▶ **EXERCISE DETAILS**: If a line in the records contains the string "turquoise", show that line.

▶ **INPUT MATERIAL**:
###

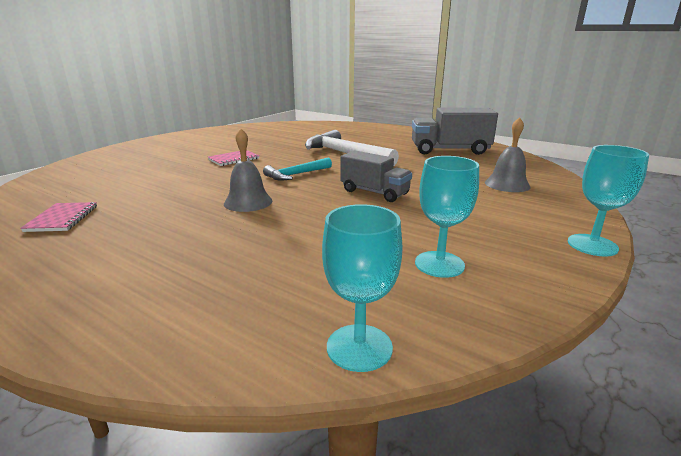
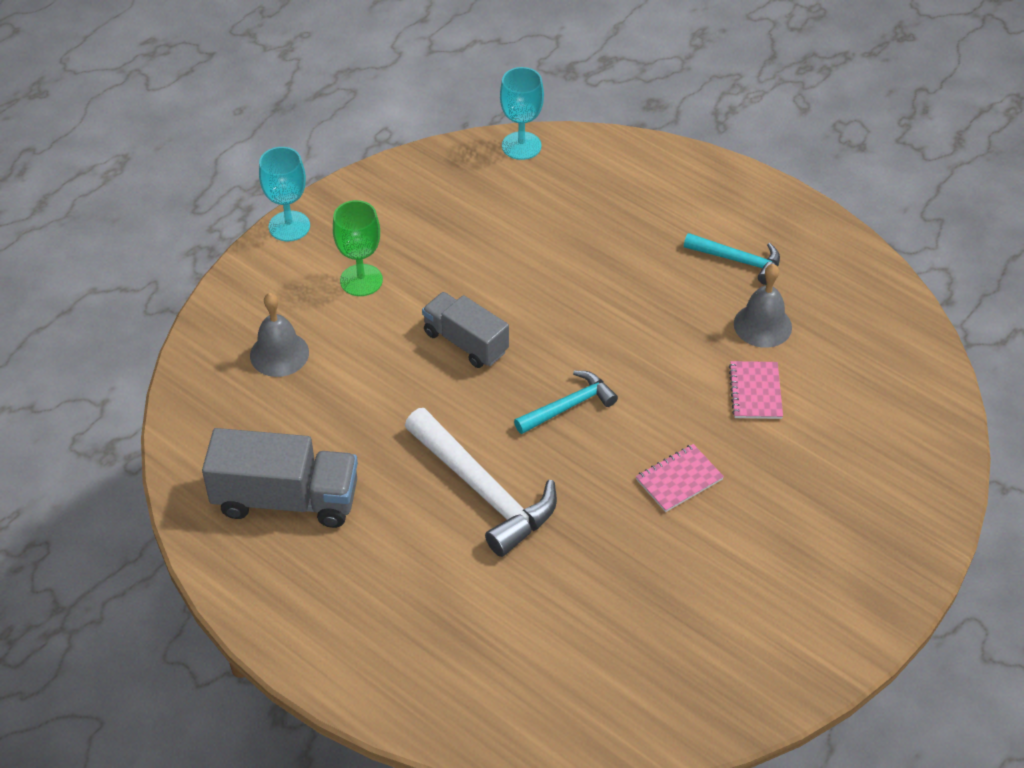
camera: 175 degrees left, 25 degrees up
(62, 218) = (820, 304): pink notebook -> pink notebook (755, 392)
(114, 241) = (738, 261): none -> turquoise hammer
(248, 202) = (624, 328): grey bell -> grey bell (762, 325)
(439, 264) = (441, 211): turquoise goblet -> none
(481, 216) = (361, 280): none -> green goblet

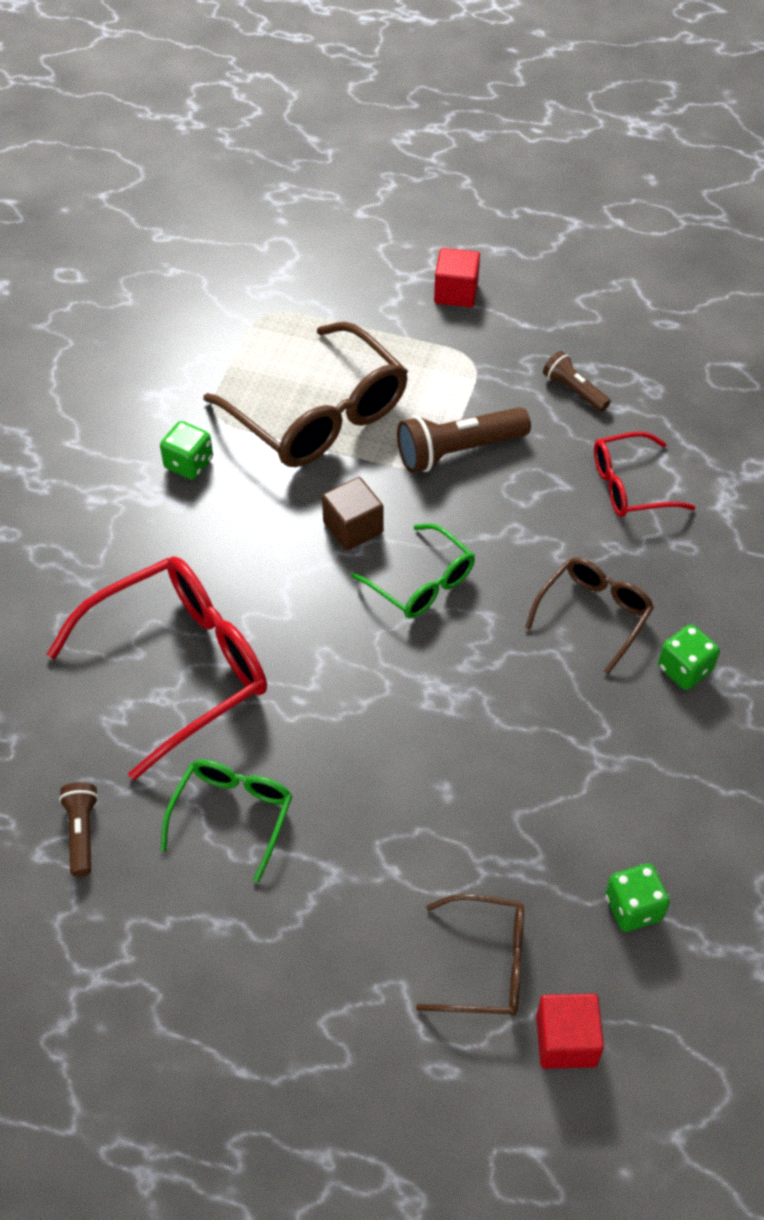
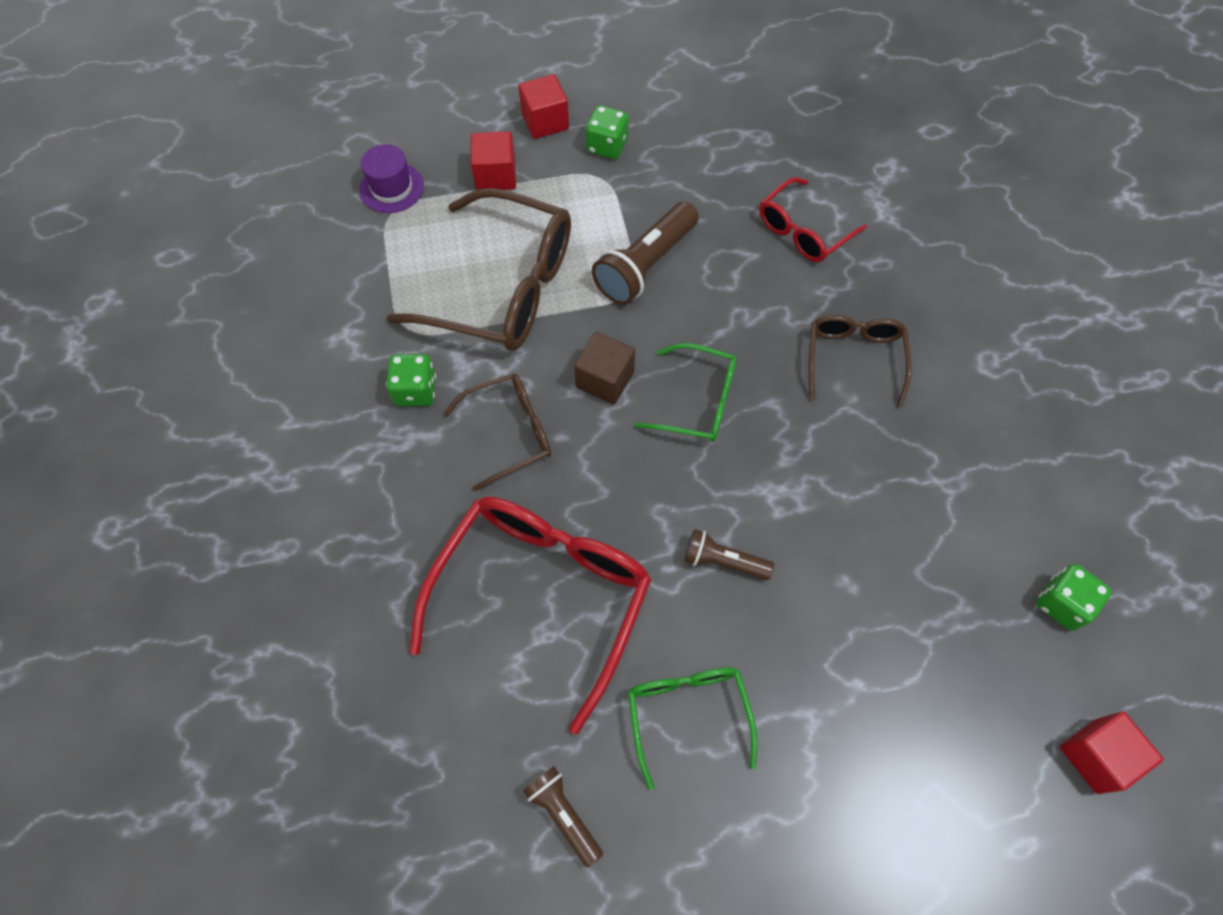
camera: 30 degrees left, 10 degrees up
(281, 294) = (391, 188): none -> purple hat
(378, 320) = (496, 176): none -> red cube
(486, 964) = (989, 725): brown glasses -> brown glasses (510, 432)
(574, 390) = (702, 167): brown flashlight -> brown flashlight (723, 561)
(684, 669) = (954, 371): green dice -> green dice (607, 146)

###

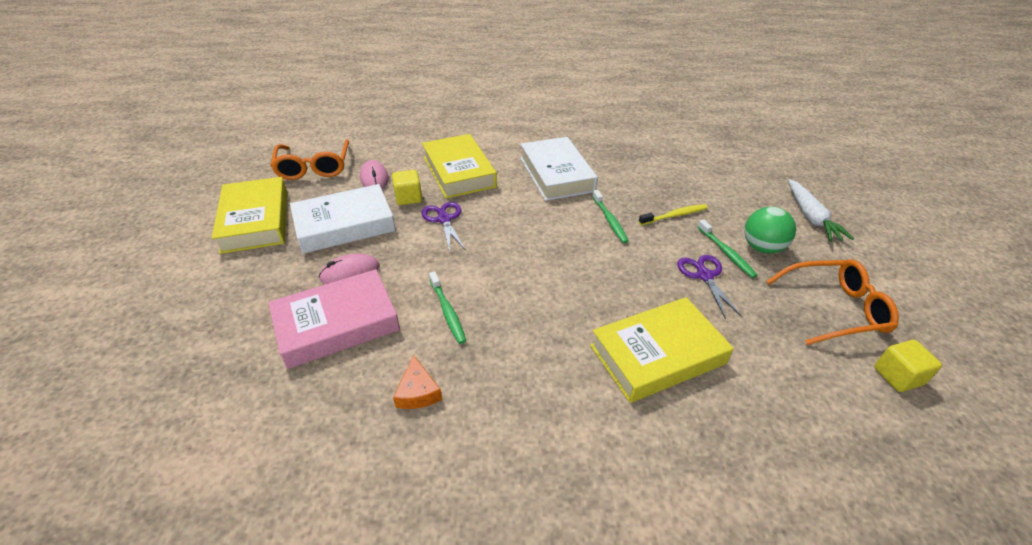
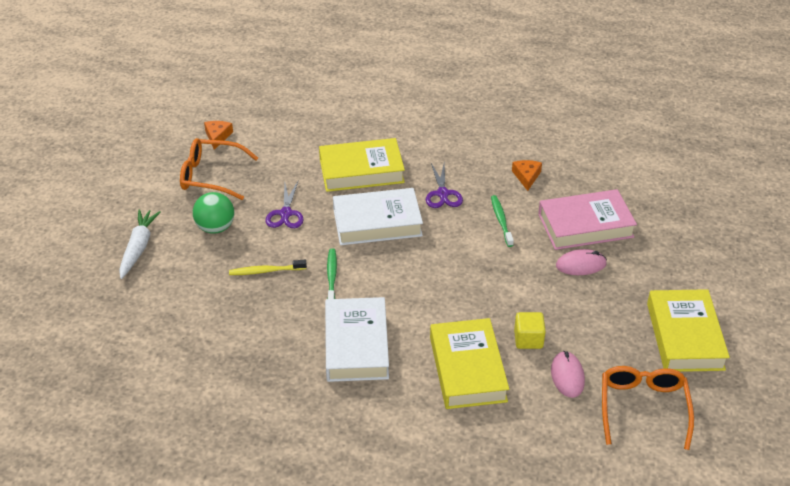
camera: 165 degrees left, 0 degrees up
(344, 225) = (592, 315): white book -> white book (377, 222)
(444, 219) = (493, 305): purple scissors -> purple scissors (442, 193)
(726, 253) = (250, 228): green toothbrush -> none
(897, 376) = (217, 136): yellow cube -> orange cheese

###

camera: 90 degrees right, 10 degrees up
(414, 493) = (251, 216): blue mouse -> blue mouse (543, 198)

###

▶ **WRITTEN RESPONSE**:
(114, 241) = (738, 261): none -> turquoise hammer
(439, 264) = (441, 211): turquoise goblet -> none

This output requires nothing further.